[Start of Attachment]

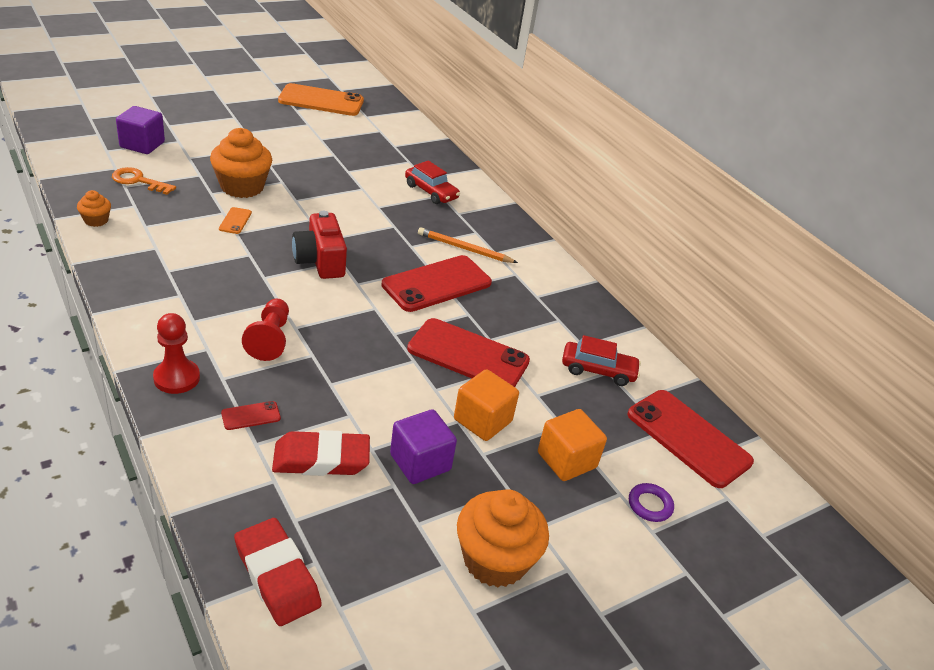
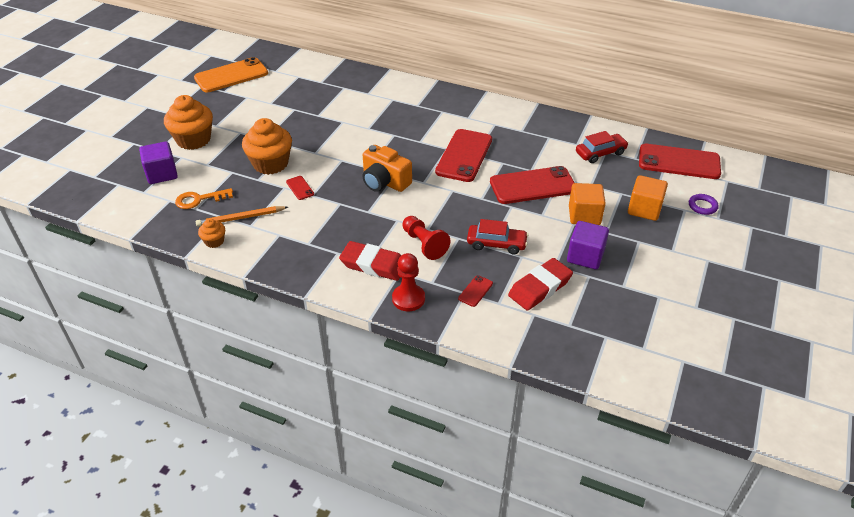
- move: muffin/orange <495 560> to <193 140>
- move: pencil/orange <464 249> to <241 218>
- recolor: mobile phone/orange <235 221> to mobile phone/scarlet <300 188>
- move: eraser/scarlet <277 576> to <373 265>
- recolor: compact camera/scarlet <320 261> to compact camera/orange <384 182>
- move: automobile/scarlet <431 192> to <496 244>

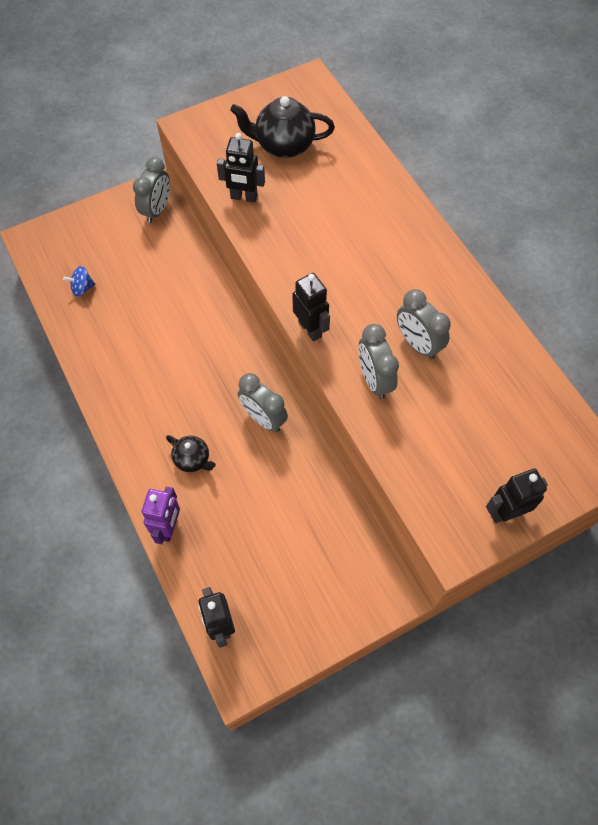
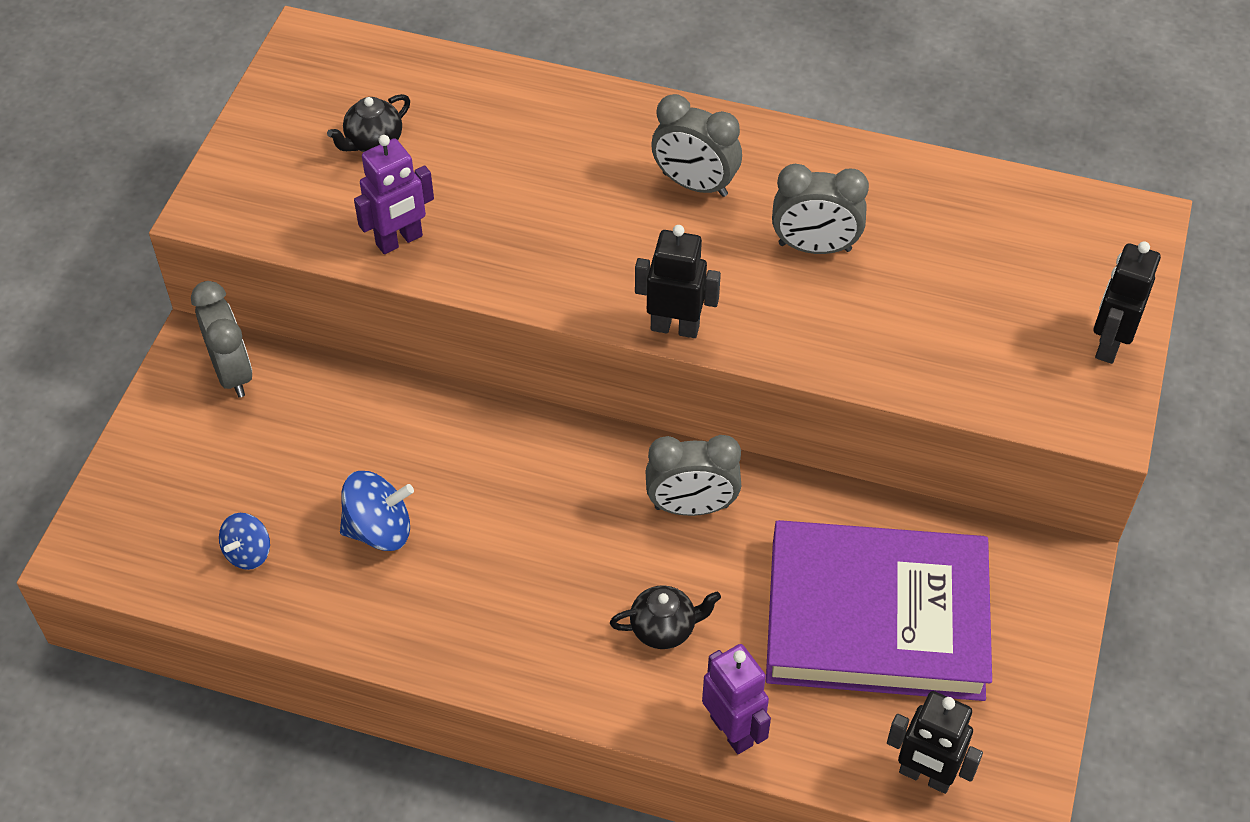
- resize: teapot/black <283 145> = <373 142> x0.57
- insert: whirligig/royal blue <379 529>
- recolor: toy robot/black <244 197> to toy robot/purple <399 240>
- move: alarm clock/gray <374 380> to <695 184>
- insert: book/purple <876 618>

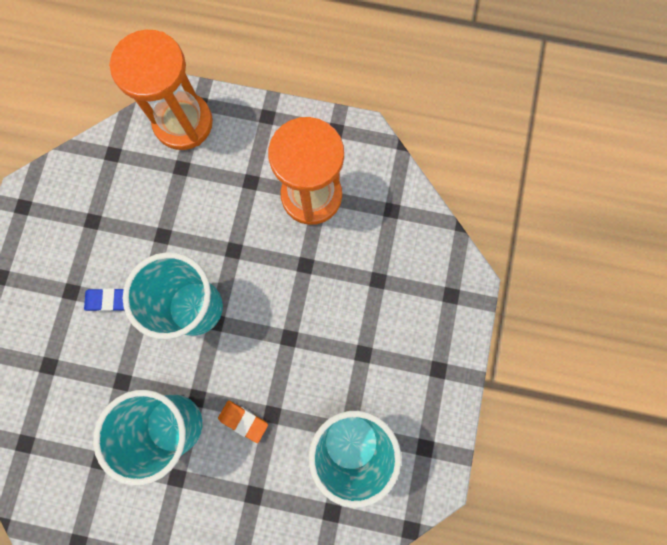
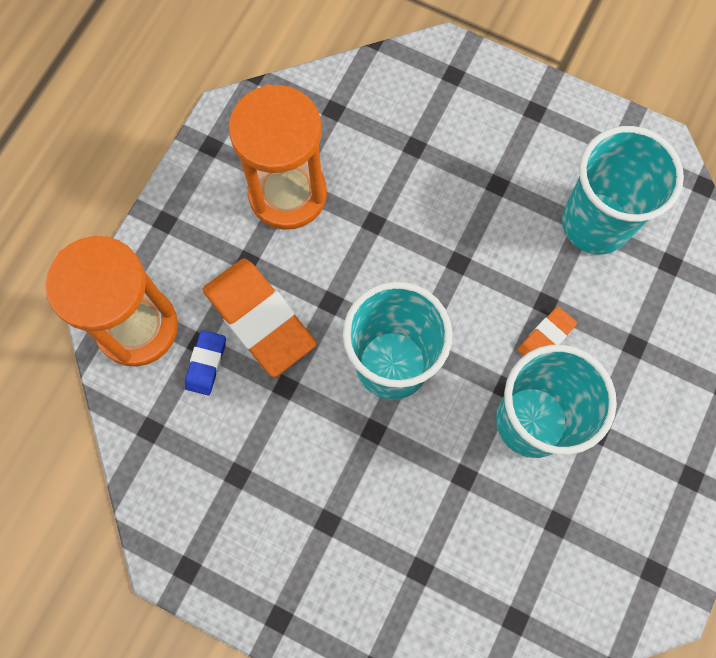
- move: eraser/royal blue <108 300> to <206 363>
- insert: eraser/orange <260 319>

[End of Attachment]

### [ASSIGNED TASK]
Repeat the entries verbatim; no pictures.

### [WRITTEN SOLUTION]
- move: muffin/orange <495 560> to <193 140>
- move: pencil/orange <464 249> to <241 218>
- recolor: mobile phone/orange <235 221> to mobile phone/scarlet <300 188>
- move: eraser/scarlet <277 576> to <373 265>
- recolor: compact camera/scarlet <320 261> to compact camera/orange <384 182>
- move: automobile/scarlet <431 192> to <496 244>

- resize: teapot/black <283 145> = <373 142> x0.57
- insert: whirligig/royal blue <379 529>
- recolor: toy robot/black <244 197> to toy robot/purple <399 240>
- move: alarm clock/gray <374 380> to <695 184>
- insert: book/purple <876 618>

- move: eraser/royal blue <108 300> to <206 363>
- insert: eraser/orange <260 319>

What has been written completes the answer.